[RECORD EXTRACTS — start]

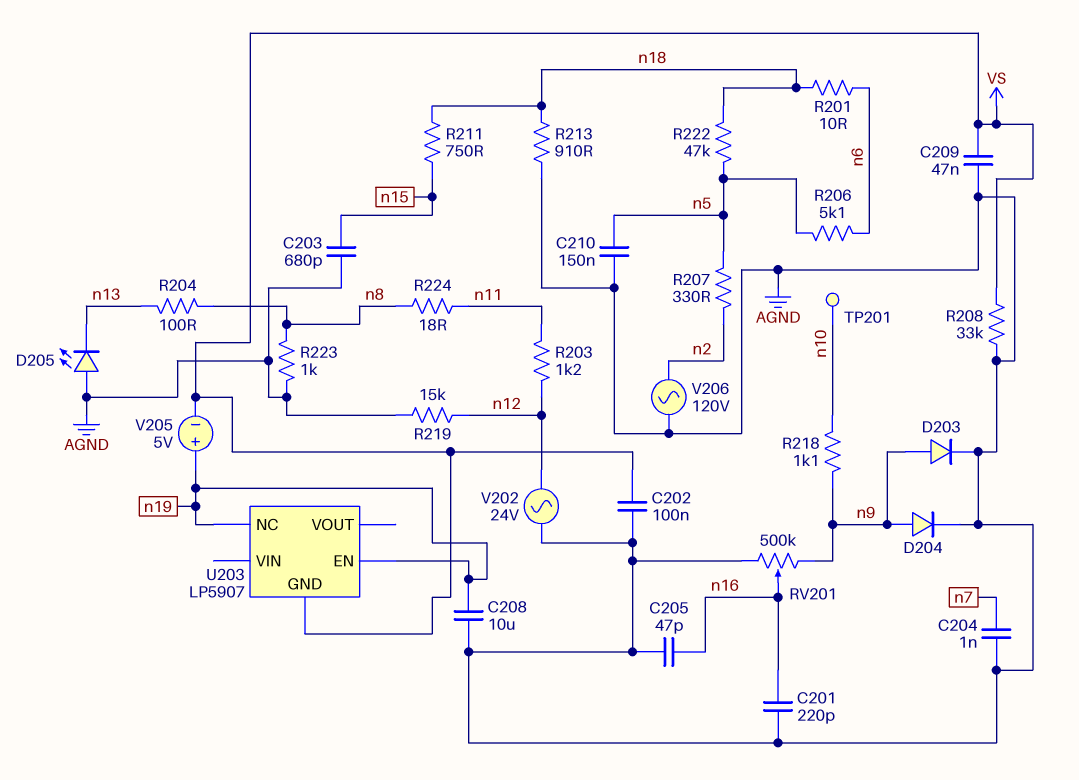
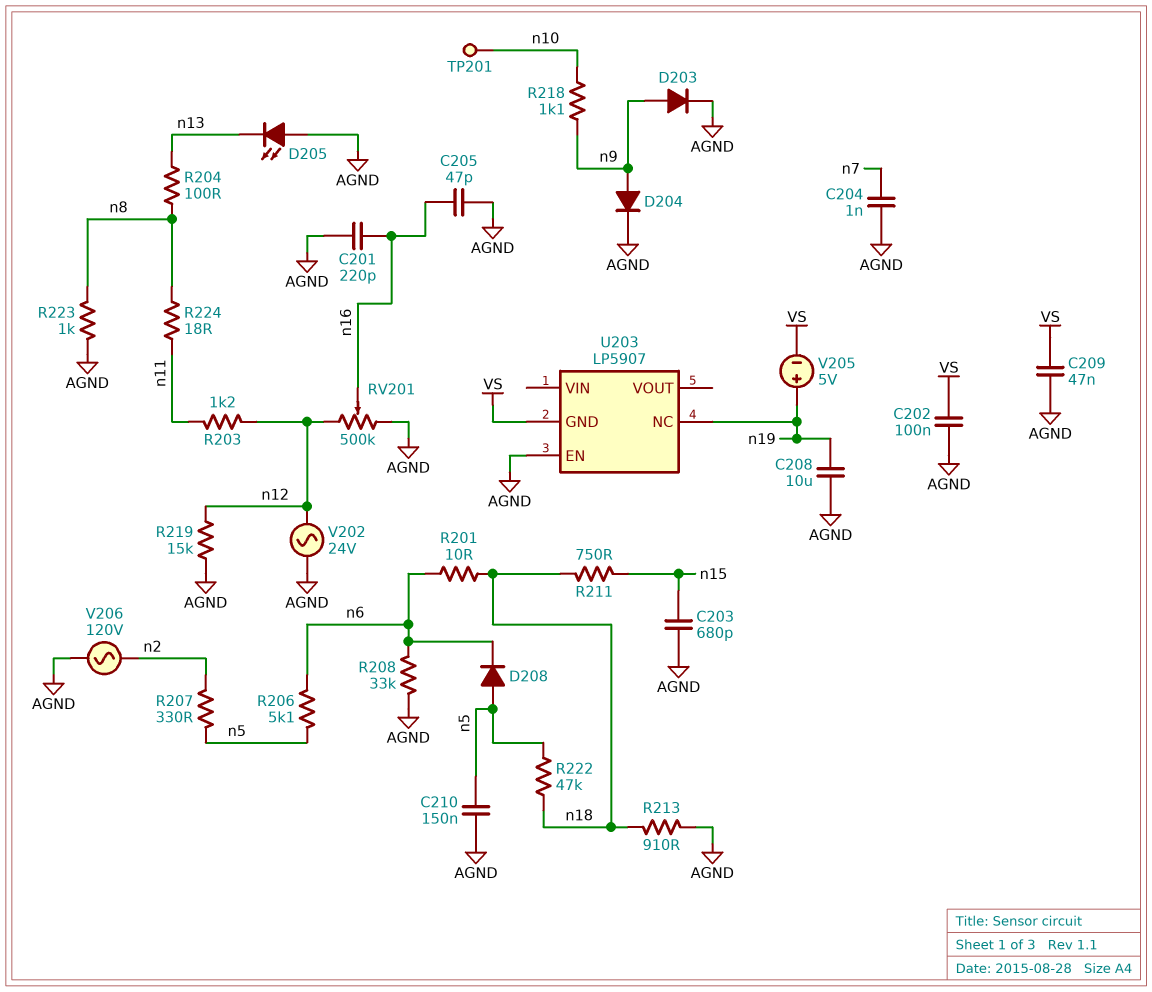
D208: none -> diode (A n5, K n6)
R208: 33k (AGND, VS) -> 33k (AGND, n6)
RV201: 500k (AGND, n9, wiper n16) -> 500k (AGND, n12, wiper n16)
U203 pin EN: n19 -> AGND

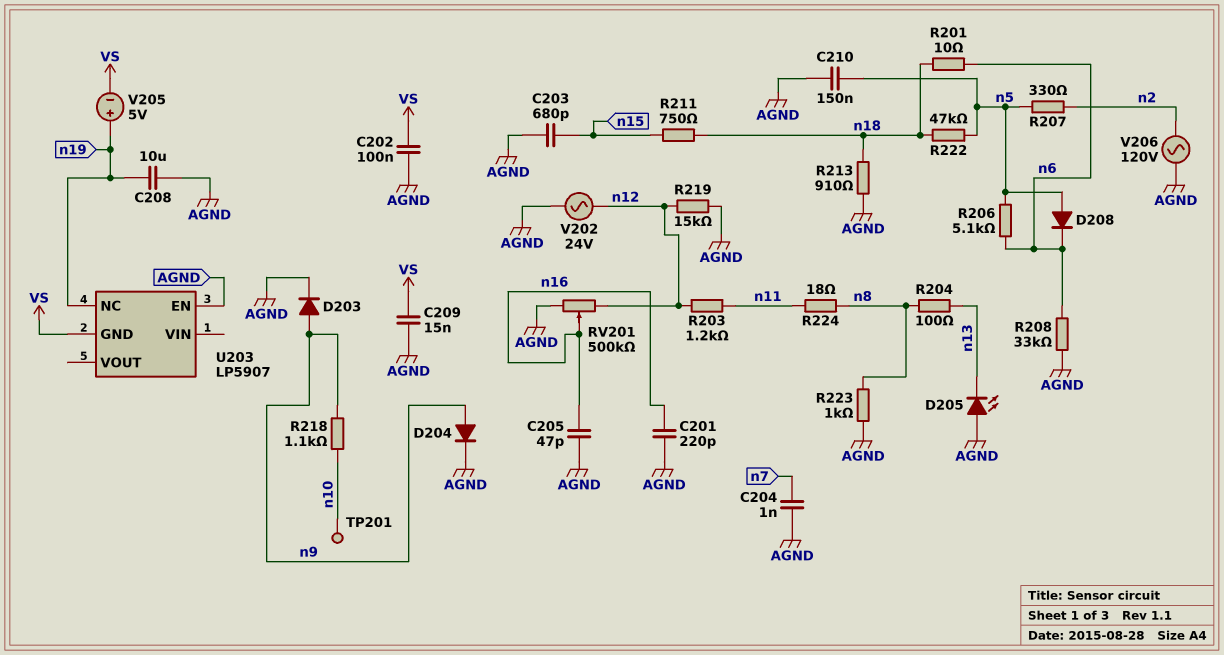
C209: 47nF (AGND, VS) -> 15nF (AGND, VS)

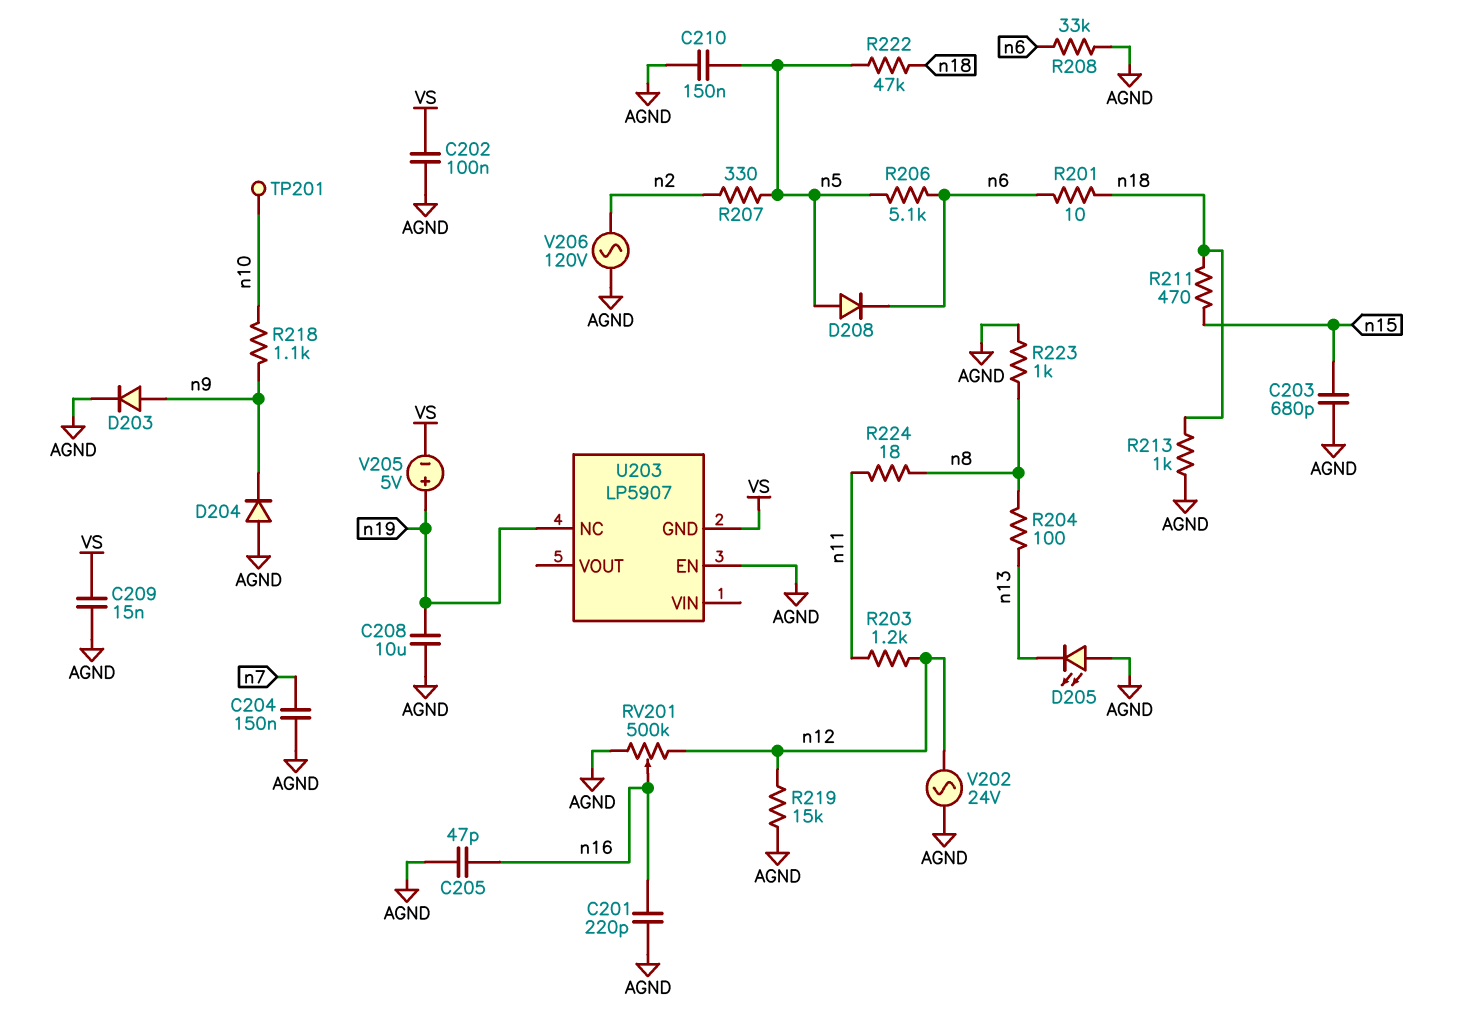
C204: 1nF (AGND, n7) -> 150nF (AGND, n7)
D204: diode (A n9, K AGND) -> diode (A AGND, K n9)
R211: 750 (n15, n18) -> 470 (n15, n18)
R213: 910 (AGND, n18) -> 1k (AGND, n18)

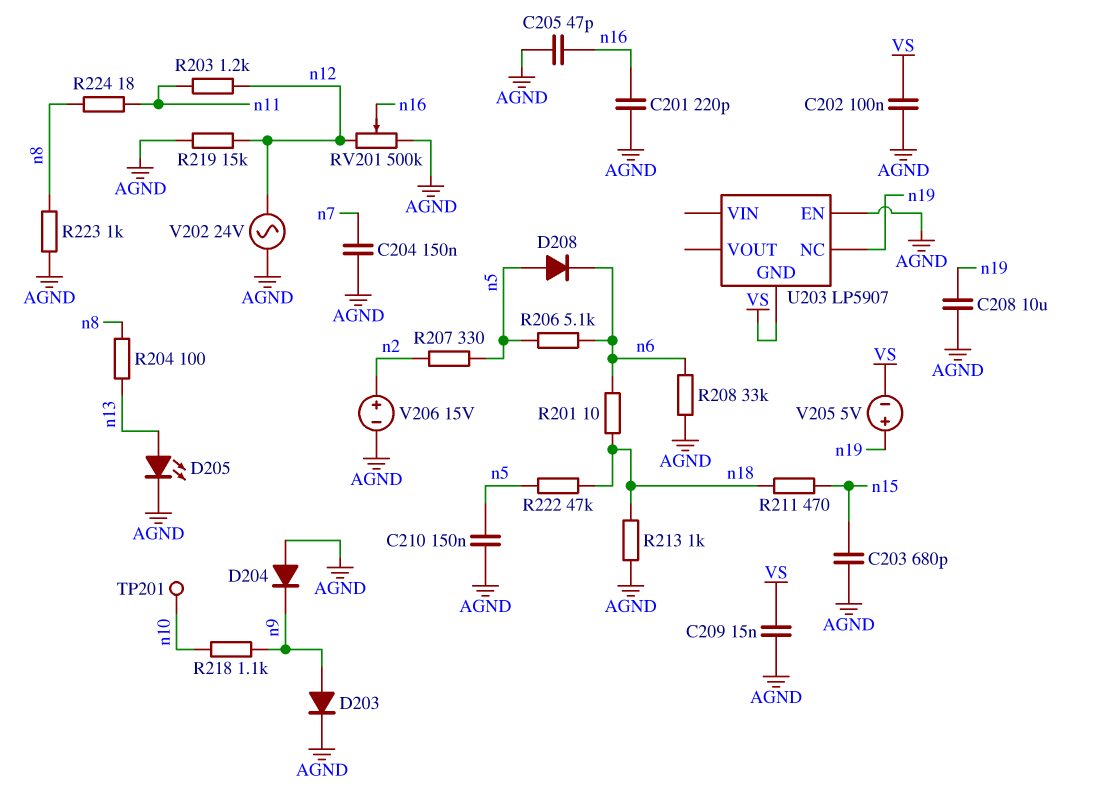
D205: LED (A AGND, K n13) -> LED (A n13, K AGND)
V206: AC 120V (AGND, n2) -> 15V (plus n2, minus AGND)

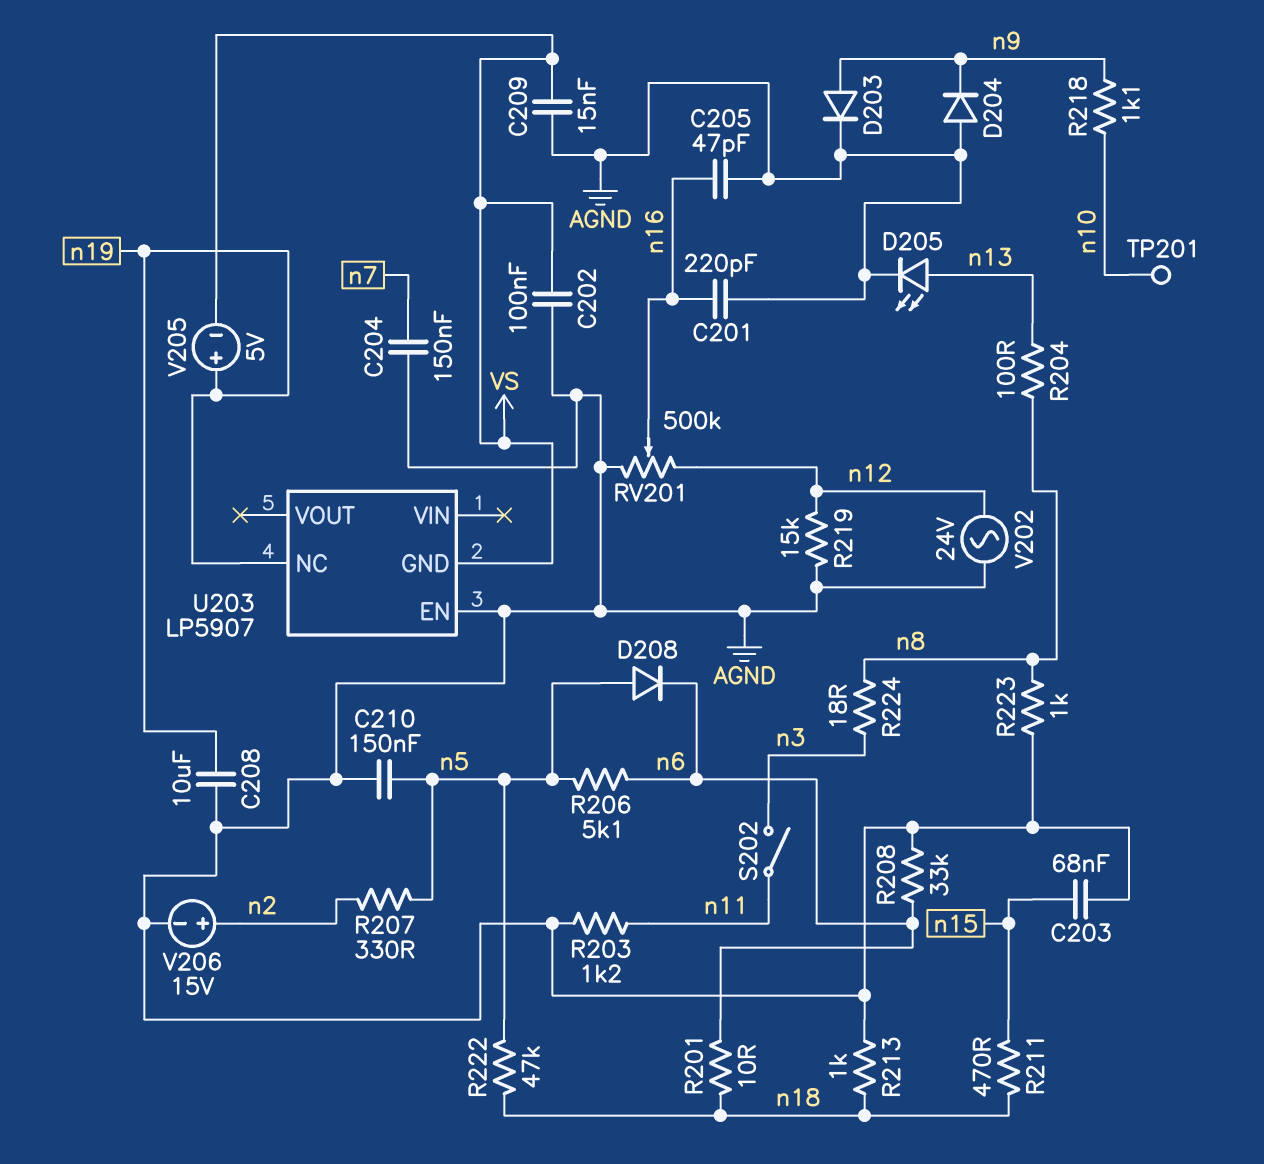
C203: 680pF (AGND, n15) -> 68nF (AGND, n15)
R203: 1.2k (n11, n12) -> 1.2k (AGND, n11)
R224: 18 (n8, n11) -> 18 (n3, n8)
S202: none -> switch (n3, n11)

[RECORD EXTRACTS — finish]

WORK INSTRUCTIONS: Leave every image out, and retype the material exactly.

OUTPUT:
D208: none -> diode (A n5, K n6)
R208: 33k (AGND, VS) -> 33k (AGND, n6)
RV201: 500k (AGND, n9, wiper n16) -> 500k (AGND, n12, wiper n16)
U203 pin EN: n19 -> AGND

C209: 47nF (AGND, VS) -> 15nF (AGND, VS)

C204: 1nF (AGND, n7) -> 150nF (AGND, n7)
D204: diode (A n9, K AGND) -> diode (A AGND, K n9)
R211: 750 (n15, n18) -> 470 (n15, n18)
R213: 910 (AGND, n18) -> 1k (AGND, n18)

D205: LED (A AGND, K n13) -> LED (A n13, K AGND)
V206: AC 120V (AGND, n2) -> 15V (plus n2, minus AGND)

C203: 680pF (AGND, n15) -> 68nF (AGND, n15)
R203: 1.2k (n11, n12) -> 1.2k (AGND, n11)
R224: 18 (n8, n11) -> 18 (n3, n8)
S202: none -> switch (n3, n11)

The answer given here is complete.